■ Activity ■
Your answer should be the lines below from the one with "(385, 133) = (237, 107): none -> black tape" to the one with "(446, 558) = (230, 188): turquoise", both included, given again exactly and with nothing added.

Supplied records Block Start

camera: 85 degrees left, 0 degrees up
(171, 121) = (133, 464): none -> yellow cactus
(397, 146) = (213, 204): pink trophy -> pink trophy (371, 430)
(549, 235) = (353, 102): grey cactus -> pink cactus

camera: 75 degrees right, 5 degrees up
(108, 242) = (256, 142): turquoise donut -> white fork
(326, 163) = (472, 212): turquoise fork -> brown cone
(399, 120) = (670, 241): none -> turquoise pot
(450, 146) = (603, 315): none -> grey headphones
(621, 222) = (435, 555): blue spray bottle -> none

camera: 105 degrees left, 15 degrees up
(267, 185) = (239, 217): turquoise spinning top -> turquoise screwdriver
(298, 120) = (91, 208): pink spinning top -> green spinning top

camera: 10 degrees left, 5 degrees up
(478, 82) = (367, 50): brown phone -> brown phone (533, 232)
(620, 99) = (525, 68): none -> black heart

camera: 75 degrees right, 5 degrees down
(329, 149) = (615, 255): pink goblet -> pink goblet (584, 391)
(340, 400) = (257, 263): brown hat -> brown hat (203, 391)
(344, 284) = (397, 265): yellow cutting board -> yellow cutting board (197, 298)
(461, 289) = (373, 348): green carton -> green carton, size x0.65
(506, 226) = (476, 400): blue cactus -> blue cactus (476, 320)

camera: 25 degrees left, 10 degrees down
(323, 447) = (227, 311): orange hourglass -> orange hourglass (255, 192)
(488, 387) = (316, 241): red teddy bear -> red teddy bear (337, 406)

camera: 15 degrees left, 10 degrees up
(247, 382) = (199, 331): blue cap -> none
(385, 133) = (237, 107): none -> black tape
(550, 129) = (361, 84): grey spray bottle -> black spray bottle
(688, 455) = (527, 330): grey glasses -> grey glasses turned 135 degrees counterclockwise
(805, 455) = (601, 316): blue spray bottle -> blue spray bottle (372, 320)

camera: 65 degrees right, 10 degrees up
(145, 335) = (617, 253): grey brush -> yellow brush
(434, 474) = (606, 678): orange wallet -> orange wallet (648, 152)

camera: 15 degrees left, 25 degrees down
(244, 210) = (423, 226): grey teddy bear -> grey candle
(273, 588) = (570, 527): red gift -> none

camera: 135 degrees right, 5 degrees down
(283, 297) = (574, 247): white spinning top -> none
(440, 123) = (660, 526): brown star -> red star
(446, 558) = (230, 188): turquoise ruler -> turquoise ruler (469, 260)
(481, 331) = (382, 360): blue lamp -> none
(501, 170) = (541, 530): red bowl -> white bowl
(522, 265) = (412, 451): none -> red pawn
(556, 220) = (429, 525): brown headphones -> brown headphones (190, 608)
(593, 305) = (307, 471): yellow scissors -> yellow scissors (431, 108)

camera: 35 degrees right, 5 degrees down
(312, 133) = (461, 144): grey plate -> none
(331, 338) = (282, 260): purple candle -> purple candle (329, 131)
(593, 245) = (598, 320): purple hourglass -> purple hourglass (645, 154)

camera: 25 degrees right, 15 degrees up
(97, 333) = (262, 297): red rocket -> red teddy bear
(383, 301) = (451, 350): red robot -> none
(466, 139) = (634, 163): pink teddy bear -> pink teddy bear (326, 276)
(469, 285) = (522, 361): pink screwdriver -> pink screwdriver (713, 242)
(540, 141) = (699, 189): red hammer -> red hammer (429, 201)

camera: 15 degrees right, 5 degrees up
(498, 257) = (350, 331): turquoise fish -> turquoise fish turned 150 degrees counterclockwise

Supplied records Block End

■ Task solution ■
(385, 133) = (237, 107): none -> black tape
(550, 129) = (361, 84): grey spray bottle -> black spray bottle
(688, 455) = (527, 330): grey glasses -> grey glasses turned 135 degrees counterclockwise
(805, 455) = (601, 316): blue spray bottle -> blue spray bottle (372, 320)

camera: 65 degrees right, 10 degrees up
(145, 335) = (617, 253): grey brush -> yellow brush
(434, 474) = (606, 678): orange wallet -> orange wallet (648, 152)

camera: 15 degrees left, 25 degrees down
(244, 210) = (423, 226): grey teddy bear -> grey candle
(273, 588) = (570, 527): red gift -> none

camera: 135 degrees right, 5 degrees down
(283, 297) = (574, 247): white spinning top -> none
(440, 123) = (660, 526): brown star -> red star
(446, 558) = (230, 188): turquoise ruler -> turquoise ruler (469, 260)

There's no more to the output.